Multi-step shape changes |
- Opening Delimiter -

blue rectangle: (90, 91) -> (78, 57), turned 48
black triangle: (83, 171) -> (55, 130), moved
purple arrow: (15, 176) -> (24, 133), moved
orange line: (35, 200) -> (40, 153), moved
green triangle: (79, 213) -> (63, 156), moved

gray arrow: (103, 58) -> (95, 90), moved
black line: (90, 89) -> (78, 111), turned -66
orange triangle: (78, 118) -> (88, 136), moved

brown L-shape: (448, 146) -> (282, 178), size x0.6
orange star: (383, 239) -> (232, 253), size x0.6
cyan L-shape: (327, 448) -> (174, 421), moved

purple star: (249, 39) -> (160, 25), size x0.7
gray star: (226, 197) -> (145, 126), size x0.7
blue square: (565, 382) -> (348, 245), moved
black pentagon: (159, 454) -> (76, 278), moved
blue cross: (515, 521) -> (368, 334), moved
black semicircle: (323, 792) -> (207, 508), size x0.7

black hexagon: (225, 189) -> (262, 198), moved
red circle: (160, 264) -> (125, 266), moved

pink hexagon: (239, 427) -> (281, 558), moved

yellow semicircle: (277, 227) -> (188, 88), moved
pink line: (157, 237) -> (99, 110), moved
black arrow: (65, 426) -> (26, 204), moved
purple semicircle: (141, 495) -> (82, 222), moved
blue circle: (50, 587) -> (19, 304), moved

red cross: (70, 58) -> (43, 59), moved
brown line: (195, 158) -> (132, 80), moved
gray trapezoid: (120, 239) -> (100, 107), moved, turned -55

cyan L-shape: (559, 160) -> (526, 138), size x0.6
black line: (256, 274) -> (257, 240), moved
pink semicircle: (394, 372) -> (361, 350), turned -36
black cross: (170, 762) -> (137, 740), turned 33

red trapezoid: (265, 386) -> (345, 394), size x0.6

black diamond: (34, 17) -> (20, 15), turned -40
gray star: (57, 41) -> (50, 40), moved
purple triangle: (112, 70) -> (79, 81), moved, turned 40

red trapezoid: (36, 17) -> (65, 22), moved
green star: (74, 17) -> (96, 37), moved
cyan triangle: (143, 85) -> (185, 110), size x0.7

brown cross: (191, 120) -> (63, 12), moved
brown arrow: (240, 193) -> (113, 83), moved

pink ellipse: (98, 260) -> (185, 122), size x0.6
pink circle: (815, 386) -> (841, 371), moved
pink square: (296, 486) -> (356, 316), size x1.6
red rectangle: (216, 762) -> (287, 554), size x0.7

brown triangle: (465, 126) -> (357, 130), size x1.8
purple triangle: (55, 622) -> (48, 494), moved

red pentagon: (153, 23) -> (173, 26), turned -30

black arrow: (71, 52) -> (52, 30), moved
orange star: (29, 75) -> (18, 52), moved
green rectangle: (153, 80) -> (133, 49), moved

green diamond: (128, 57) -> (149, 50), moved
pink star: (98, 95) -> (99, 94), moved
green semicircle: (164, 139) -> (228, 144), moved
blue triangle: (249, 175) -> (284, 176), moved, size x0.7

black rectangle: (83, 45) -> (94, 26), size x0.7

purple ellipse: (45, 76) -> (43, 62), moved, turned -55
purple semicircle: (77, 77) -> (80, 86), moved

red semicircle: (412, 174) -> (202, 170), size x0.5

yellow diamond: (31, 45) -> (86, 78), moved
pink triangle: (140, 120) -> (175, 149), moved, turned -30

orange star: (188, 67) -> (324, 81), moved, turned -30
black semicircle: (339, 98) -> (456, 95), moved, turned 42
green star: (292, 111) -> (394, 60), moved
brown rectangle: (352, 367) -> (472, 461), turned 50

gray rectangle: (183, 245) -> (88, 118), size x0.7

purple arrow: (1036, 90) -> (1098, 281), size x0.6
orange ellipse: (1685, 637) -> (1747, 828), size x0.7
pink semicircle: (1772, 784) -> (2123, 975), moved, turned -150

- Closing Delimiter -

Your goal | Type the entries out again so that they match exactly.

Reply |
blue rectangle: (90, 91) -> (78, 57), turned 48
black triangle: (83, 171) -> (55, 130), moved
purple arrow: (15, 176) -> (24, 133), moved
orange line: (35, 200) -> (40, 153), moved
green triangle: (79, 213) -> (63, 156), moved

gray arrow: (103, 58) -> (95, 90), moved
black line: (90, 89) -> (78, 111), turned -66
orange triangle: (78, 118) -> (88, 136), moved

brown L-shape: (448, 146) -> (282, 178), size x0.6
orange star: (383, 239) -> (232, 253), size x0.6
cyan L-shape: (327, 448) -> (174, 421), moved

purple star: (249, 39) -> (160, 25), size x0.7
gray star: (226, 197) -> (145, 126), size x0.7
blue square: (565, 382) -> (348, 245), moved
black pentagon: (159, 454) -> (76, 278), moved
blue cross: (515, 521) -> (368, 334), moved
black semicircle: (323, 792) -> (207, 508), size x0.7

black hexagon: (225, 189) -> (262, 198), moved
red circle: (160, 264) -> (125, 266), moved

pink hexagon: (239, 427) -> (281, 558), moved

yellow semicircle: (277, 227) -> (188, 88), moved
pink line: (157, 237) -> (99, 110), moved
black arrow: (65, 426) -> (26, 204), moved
purple semicircle: (141, 495) -> (82, 222), moved
blue circle: (50, 587) -> (19, 304), moved

red cross: (70, 58) -> (43, 59), moved
brown line: (195, 158) -> (132, 80), moved
gray trapezoid: (120, 239) -> (100, 107), moved, turned -55

cyan L-shape: (559, 160) -> (526, 138), size x0.6
black line: (256, 274) -> (257, 240), moved
pink semicircle: (394, 372) -> (361, 350), turned -36
black cross: (170, 762) -> (137, 740), turned 33

red trapezoid: (265, 386) -> (345, 394), size x0.6

black diamond: (34, 17) -> (20, 15), turned -40
gray star: (57, 41) -> (50, 40), moved
purple triangle: (112, 70) -> (79, 81), moved, turned 40

red trapezoid: (36, 17) -> (65, 22), moved
green star: (74, 17) -> (96, 37), moved
cyan triangle: (143, 85) -> (185, 110), size x0.7

brown cross: (191, 120) -> (63, 12), moved
brown arrow: (240, 193) -> (113, 83), moved

pink ellipse: (98, 260) -> (185, 122), size x0.6
pink circle: (815, 386) -> (841, 371), moved
pink square: (296, 486) -> (356, 316), size x1.6
red rectangle: (216, 762) -> (287, 554), size x0.7

brown triangle: (465, 126) -> (357, 130), size x1.8
purple triangle: (55, 622) -> (48, 494), moved

red pentagon: (153, 23) -> (173, 26), turned -30

black arrow: (71, 52) -> (52, 30), moved
orange star: (29, 75) -> (18, 52), moved
green rectangle: (153, 80) -> (133, 49), moved

green diamond: (128, 57) -> (149, 50), moved
pink star: (98, 95) -> (99, 94), moved
green semicircle: (164, 139) -> (228, 144), moved
blue triangle: (249, 175) -> (284, 176), moved, size x0.7

black rectangle: (83, 45) -> (94, 26), size x0.7

purple ellipse: (45, 76) -> (43, 62), moved, turned -55
purple semicircle: (77, 77) -> (80, 86), moved

red semicircle: (412, 174) -> (202, 170), size x0.5

yellow diamond: (31, 45) -> (86, 78), moved
pink triangle: (140, 120) -> (175, 149), moved, turned -30

orange star: (188, 67) -> (324, 81), moved, turned -30
black semicircle: (339, 98) -> (456, 95), moved, turned 42
green star: (292, 111) -> (394, 60), moved
brown rectangle: (352, 367) -> (472, 461), turned 50

gray rectangle: (183, 245) -> (88, 118), size x0.7

purple arrow: (1036, 90) -> (1098, 281), size x0.6
orange ellipse: (1685, 637) -> (1747, 828), size x0.7
pink semicircle: (1772, 784) -> (2123, 975), moved, turned -150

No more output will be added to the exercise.